[About this exercise] Up to and including the line that contains "(371, 277) = (444, 341): black", reproduce every line exactly, beginning with the first line below.

[Records provided Boundary: Start]

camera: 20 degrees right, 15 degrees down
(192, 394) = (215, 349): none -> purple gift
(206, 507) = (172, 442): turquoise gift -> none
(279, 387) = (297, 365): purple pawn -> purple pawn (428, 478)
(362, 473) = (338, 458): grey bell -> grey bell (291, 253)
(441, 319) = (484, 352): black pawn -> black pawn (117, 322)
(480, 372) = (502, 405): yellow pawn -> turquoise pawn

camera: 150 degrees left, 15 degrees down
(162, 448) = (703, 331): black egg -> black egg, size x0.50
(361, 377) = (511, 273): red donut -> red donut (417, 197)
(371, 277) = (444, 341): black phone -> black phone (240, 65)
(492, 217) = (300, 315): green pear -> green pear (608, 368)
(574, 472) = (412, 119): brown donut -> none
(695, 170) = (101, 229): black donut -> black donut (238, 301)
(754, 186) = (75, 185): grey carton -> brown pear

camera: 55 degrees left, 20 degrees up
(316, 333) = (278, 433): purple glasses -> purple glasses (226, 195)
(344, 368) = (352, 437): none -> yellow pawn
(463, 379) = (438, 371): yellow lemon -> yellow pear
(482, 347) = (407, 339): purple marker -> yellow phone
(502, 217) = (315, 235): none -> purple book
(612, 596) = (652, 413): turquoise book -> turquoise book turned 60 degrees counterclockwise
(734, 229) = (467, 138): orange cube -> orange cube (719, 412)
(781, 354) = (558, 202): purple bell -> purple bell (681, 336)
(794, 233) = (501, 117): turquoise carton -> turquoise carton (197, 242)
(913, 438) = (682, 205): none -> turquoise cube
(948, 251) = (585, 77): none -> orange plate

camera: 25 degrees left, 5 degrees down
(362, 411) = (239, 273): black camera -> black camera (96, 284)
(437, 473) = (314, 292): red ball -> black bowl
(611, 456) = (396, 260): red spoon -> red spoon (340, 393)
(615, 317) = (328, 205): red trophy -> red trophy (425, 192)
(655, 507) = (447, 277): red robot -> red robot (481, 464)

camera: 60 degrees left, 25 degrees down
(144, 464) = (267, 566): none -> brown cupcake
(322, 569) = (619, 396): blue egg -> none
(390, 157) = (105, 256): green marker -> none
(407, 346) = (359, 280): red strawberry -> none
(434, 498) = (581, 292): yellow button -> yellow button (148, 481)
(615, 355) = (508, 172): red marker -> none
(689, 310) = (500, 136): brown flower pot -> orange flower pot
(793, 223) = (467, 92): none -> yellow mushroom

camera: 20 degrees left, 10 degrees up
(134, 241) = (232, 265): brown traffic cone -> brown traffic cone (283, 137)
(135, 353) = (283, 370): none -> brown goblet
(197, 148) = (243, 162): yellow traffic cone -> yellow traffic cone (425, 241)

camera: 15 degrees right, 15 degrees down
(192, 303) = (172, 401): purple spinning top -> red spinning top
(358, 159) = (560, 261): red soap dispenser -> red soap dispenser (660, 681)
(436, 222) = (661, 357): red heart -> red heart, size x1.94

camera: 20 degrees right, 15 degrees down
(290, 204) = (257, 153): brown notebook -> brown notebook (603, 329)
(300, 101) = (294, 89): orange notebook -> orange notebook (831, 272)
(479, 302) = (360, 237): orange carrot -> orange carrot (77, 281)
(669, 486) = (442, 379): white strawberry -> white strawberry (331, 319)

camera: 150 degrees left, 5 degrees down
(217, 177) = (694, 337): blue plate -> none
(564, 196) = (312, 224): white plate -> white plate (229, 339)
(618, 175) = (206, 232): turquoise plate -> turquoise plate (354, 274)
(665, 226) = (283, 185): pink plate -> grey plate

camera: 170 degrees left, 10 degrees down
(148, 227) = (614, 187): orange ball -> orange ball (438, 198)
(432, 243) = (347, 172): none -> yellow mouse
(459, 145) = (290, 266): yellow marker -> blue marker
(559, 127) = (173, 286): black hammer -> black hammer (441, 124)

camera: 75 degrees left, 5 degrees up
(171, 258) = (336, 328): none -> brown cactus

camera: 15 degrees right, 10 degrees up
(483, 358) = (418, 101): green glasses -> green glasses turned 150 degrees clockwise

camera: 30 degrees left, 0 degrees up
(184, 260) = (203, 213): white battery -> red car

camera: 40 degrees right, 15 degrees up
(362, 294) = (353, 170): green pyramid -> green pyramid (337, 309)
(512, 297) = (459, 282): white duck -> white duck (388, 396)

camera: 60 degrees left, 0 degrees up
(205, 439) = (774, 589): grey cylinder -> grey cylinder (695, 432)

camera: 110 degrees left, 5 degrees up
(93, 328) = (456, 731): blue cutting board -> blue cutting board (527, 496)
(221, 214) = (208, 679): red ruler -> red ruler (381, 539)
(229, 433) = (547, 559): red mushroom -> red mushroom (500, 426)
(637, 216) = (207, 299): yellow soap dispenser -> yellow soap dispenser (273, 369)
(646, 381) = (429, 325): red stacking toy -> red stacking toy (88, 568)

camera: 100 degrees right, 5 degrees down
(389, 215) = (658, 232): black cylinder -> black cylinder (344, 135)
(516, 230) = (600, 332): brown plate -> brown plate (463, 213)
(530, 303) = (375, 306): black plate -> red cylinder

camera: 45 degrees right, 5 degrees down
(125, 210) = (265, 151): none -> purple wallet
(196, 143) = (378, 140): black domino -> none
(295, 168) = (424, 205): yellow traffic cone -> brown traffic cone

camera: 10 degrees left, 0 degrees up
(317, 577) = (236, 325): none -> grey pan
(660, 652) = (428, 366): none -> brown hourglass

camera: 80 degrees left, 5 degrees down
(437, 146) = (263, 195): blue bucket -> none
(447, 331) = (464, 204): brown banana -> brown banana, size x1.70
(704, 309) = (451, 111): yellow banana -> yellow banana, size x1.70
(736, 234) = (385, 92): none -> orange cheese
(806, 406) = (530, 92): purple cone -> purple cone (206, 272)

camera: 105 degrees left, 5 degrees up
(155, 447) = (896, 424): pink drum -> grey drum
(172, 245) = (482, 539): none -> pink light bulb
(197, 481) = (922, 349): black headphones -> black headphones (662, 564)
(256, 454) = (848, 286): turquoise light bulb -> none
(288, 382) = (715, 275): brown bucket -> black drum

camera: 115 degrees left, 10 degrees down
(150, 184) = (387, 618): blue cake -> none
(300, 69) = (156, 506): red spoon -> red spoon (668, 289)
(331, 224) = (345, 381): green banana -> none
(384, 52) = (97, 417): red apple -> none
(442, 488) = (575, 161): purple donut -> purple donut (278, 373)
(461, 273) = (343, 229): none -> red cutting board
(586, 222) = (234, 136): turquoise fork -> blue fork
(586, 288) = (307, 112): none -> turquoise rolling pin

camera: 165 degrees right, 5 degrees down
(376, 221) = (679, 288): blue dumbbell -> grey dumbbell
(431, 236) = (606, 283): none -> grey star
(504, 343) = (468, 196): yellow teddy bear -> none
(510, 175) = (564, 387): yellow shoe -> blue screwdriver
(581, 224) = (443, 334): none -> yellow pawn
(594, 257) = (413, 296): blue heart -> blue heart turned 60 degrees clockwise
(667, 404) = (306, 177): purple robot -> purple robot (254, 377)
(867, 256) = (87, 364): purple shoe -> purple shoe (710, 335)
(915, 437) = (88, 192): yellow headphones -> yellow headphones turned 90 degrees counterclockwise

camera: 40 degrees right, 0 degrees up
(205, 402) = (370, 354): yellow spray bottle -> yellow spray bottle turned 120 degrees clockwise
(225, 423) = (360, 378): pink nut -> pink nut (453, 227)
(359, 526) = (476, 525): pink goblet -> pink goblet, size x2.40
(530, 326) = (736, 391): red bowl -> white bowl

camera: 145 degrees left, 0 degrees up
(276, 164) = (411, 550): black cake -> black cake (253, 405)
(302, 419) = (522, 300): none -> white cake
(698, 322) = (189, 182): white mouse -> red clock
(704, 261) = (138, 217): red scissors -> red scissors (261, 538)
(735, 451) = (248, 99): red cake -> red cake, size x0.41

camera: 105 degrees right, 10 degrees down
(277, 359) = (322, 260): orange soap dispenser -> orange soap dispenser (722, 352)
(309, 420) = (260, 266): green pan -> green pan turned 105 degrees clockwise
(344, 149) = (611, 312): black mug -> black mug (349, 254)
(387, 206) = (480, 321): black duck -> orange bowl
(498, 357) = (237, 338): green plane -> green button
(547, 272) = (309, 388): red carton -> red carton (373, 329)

[Records provided Boundary: End]

[Solution below]
camera: 20 degrees right, 15 degrees down
(192, 394) = (215, 349): none -> purple gift
(206, 507) = (172, 442): turquoise gift -> none
(279, 387) = (297, 365): purple pawn -> purple pawn (428, 478)
(362, 473) = (338, 458): grey bell -> grey bell (291, 253)
(441, 319) = (484, 352): black pawn -> black pawn (117, 322)
(480, 372) = (502, 405): yellow pawn -> turquoise pawn

camera: 150 degrees left, 15 degrees down
(162, 448) = (703, 331): black egg -> black egg, size x0.50
(361, 377) = (511, 273): red donut -> red donut (417, 197)
(371, 277) = (444, 341): black phone -> black phone (240, 65)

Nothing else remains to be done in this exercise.